● **Request**
Tally the lines in the data below where the word "purple" appears, and give the tally alone.

● **Task material**
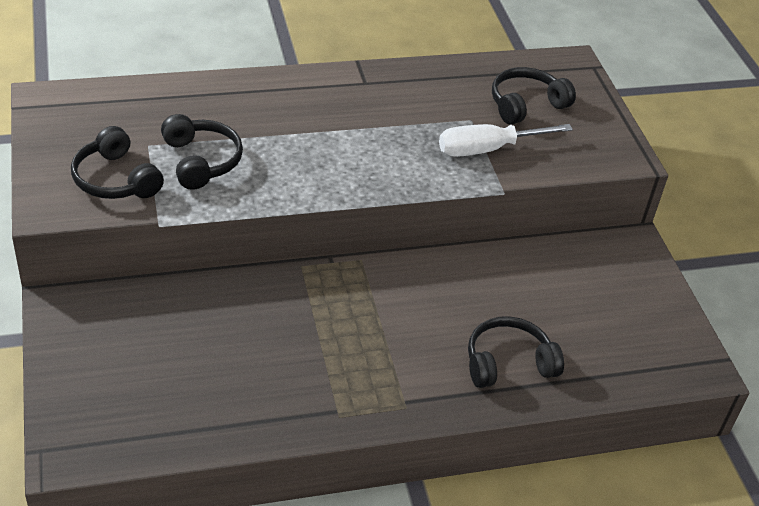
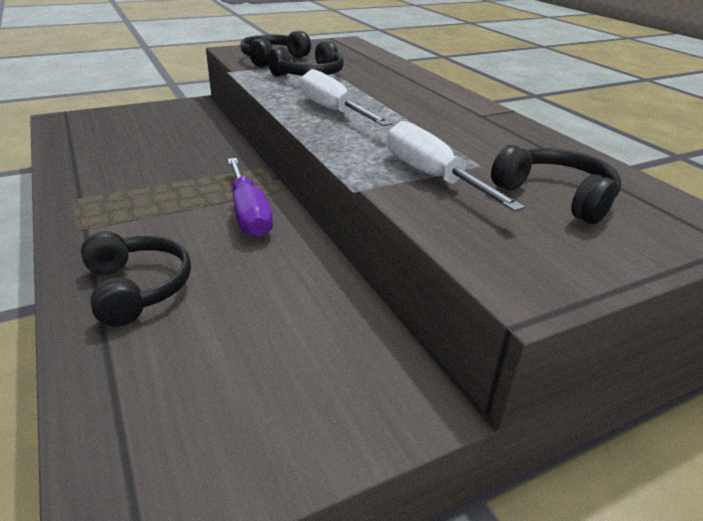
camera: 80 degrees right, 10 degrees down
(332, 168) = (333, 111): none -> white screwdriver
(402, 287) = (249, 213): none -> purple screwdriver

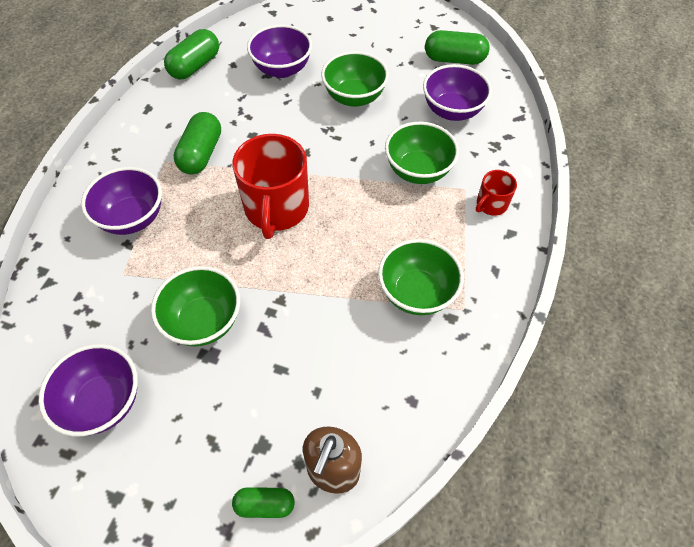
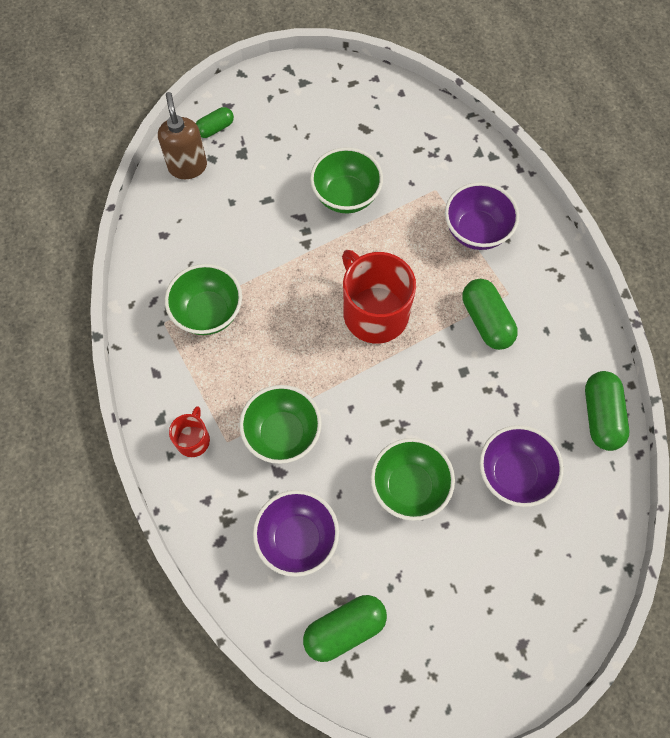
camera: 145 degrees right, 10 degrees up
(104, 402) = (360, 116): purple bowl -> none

● **Result**
2